* What the task requires
Print the data below exactly, but only the lines from the one containing "DIGITS pin DIO: none -> D3" down to the one containing "AUDIO pin RX: D7 -> D9", inclusive.

* Records provided

********************

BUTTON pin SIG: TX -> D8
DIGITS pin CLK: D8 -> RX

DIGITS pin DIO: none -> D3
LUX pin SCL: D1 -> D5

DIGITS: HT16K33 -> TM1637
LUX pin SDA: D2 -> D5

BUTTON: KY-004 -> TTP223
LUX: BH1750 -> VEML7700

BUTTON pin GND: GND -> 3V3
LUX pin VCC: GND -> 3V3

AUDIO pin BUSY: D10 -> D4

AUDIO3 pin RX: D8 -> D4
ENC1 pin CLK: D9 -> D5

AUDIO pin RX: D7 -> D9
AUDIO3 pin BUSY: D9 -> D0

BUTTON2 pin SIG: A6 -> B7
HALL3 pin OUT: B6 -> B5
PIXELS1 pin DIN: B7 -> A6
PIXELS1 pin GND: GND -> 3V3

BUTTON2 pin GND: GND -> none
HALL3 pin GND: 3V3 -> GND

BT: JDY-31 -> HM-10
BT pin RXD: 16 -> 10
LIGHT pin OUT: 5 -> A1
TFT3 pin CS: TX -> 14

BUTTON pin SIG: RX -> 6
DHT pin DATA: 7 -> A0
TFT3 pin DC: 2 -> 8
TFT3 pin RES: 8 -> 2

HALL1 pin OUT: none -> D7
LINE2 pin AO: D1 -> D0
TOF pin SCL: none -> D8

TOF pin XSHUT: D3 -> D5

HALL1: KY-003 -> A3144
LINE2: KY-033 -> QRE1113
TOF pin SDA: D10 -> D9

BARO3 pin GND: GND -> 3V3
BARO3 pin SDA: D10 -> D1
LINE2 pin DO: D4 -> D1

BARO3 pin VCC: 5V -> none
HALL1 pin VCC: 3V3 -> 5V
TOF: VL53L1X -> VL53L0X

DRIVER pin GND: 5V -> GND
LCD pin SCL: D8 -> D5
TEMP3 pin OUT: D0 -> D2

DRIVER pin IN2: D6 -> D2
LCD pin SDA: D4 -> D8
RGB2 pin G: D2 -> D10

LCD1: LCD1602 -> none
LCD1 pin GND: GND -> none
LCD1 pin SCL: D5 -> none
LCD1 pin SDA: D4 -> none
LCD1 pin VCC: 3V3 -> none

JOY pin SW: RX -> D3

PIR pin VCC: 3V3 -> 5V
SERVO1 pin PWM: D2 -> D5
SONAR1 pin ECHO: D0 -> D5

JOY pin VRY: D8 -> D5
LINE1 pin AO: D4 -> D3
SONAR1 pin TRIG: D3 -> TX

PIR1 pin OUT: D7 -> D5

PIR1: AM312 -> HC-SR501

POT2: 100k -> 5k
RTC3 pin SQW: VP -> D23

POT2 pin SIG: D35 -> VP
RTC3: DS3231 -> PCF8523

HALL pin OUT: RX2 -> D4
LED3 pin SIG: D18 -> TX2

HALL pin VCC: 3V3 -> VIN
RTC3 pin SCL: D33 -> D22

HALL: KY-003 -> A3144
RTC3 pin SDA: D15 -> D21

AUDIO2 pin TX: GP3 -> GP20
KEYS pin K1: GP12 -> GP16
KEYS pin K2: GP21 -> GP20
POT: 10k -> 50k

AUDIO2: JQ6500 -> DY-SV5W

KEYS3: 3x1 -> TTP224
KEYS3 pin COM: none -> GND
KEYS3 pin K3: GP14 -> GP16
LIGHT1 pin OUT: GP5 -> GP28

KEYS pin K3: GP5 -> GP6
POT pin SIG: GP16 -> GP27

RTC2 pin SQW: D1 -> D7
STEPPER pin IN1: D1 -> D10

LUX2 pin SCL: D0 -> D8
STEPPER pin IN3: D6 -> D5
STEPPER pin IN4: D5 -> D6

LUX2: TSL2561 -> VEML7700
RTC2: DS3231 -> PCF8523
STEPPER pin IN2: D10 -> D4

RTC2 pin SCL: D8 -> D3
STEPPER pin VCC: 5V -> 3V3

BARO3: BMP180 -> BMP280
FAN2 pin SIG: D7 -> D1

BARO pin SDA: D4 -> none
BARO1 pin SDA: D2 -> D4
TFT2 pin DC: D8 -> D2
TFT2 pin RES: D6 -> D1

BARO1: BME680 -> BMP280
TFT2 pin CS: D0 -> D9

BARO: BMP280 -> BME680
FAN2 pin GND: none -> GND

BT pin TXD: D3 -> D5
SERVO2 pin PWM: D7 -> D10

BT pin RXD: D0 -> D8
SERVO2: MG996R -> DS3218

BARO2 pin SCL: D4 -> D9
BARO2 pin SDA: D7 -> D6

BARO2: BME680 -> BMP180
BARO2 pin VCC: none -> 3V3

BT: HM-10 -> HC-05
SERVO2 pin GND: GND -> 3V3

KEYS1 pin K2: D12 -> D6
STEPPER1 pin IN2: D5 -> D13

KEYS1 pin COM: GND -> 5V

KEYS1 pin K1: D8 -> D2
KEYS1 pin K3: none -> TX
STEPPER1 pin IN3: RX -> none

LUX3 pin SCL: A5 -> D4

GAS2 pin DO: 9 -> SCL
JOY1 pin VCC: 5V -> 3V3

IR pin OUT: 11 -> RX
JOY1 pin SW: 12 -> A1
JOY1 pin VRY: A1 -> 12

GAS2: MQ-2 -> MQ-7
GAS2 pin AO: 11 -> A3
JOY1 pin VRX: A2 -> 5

********************

* Written response
DIGITS pin DIO: none -> D3
LUX pin SCL: D1 -> D5

DIGITS: HT16K33 -> TM1637
LUX pin SDA: D2 -> D5

BUTTON: KY-004 -> TTP223
LUX: BH1750 -> VEML7700

BUTTON pin GND: GND -> 3V3
LUX pin VCC: GND -> 3V3

AUDIO pin BUSY: D10 -> D4

AUDIO3 pin RX: D8 -> D4
ENC1 pin CLK: D9 -> D5

AUDIO pin RX: D7 -> D9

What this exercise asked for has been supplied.